- _PROMPT_:
First find the line with "yellow hexagon at" in the entries below, then set down exactly every line through the line with "orange circle at", that line included.

- _DATA PROVIDED_:
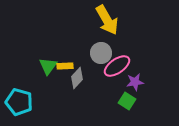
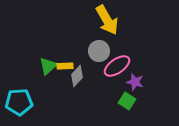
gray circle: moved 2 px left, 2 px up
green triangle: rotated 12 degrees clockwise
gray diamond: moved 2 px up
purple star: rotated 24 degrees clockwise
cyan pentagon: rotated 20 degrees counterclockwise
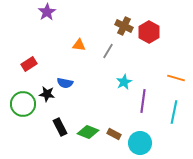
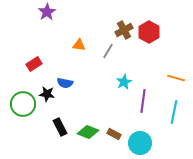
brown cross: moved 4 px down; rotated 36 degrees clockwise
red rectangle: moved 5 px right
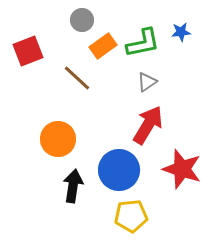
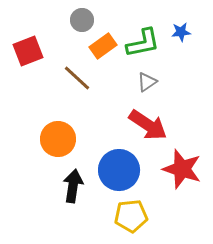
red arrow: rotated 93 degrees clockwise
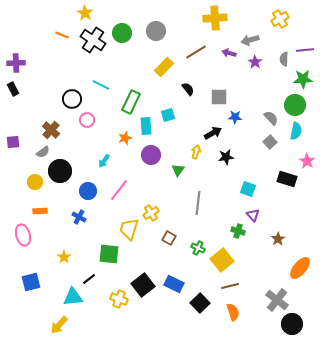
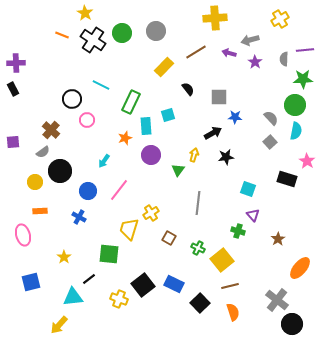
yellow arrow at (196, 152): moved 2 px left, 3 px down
...
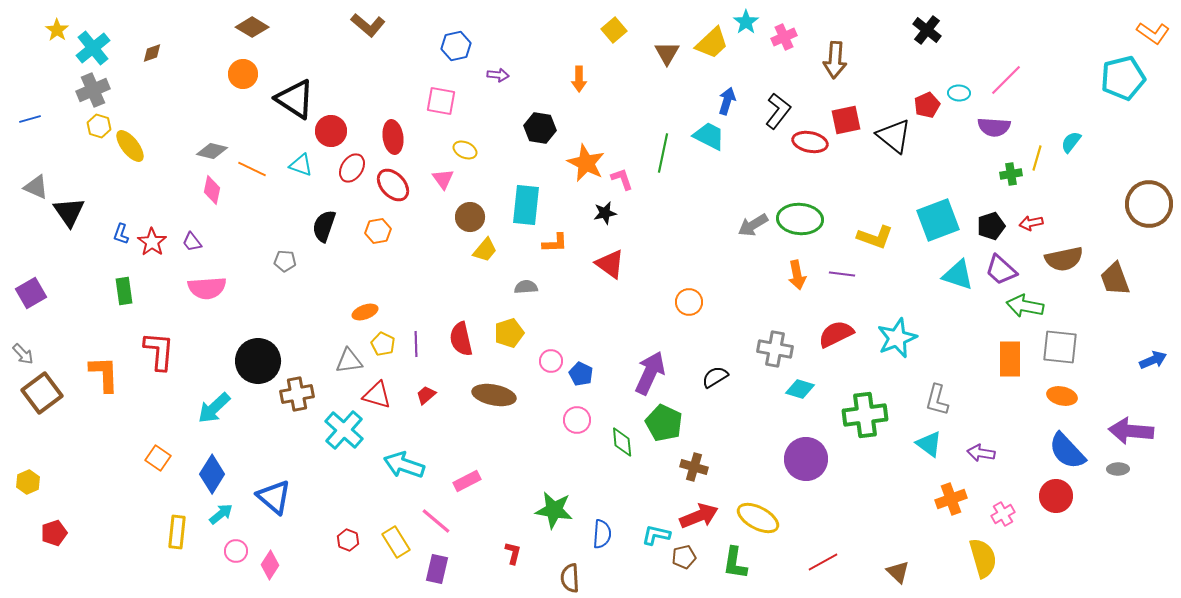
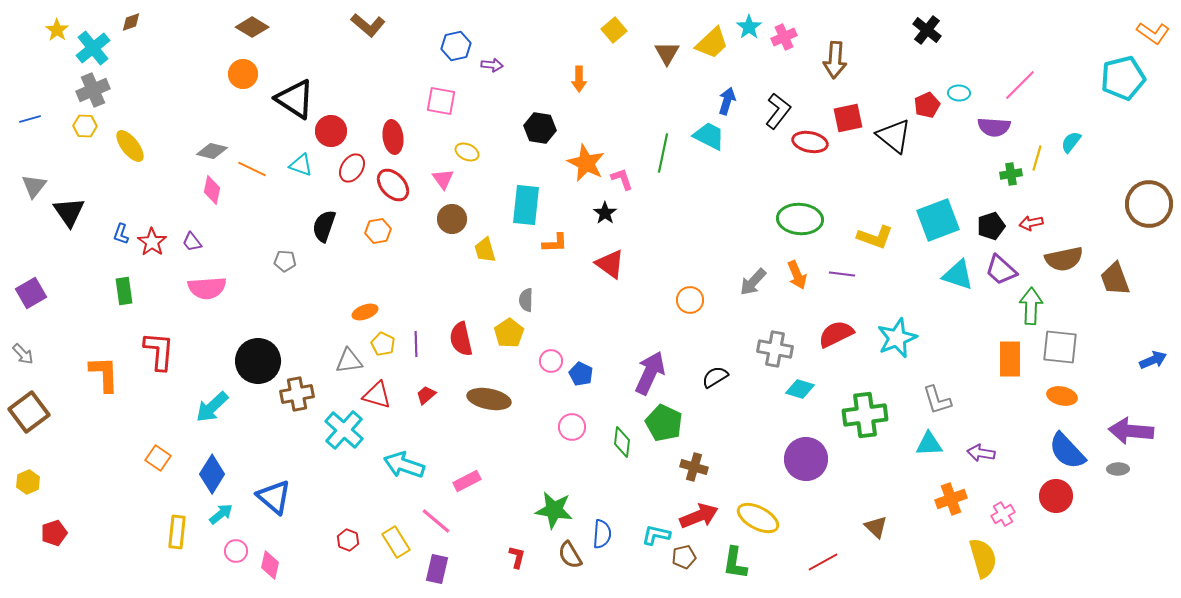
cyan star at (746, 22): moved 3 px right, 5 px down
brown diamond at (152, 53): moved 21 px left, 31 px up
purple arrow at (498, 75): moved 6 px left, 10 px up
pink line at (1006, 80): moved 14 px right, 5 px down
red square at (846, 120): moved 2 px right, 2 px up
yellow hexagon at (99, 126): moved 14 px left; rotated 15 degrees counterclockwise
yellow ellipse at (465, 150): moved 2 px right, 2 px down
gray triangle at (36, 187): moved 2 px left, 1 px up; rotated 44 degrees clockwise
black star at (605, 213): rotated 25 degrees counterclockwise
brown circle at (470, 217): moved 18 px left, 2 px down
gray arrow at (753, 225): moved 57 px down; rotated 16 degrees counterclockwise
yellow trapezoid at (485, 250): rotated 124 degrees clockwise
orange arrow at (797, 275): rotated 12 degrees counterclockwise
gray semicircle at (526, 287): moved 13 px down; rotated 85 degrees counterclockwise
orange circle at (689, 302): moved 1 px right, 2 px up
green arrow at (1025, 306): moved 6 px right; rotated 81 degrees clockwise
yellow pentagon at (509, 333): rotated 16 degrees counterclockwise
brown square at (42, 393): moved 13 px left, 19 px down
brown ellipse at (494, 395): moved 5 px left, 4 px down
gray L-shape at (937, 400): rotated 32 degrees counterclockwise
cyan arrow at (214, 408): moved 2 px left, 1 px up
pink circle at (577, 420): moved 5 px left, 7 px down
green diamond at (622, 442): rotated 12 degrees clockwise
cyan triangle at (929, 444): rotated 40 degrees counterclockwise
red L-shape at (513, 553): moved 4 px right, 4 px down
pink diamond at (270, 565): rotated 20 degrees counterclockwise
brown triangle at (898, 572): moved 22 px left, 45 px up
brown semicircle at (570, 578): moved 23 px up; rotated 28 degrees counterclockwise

- _OUTPUT OF THE EXERCISE_:
yellow hexagon at (99, 126): moved 14 px left; rotated 15 degrees counterclockwise
yellow ellipse at (465, 150): moved 2 px right, 2 px down
gray triangle at (36, 187): moved 2 px left, 1 px up; rotated 44 degrees clockwise
black star at (605, 213): rotated 25 degrees counterclockwise
brown circle at (470, 217): moved 18 px left, 2 px down
gray arrow at (753, 225): moved 57 px down; rotated 16 degrees counterclockwise
yellow trapezoid at (485, 250): rotated 124 degrees clockwise
orange arrow at (797, 275): rotated 12 degrees counterclockwise
gray semicircle at (526, 287): moved 13 px down; rotated 85 degrees counterclockwise
orange circle at (689, 302): moved 1 px right, 2 px up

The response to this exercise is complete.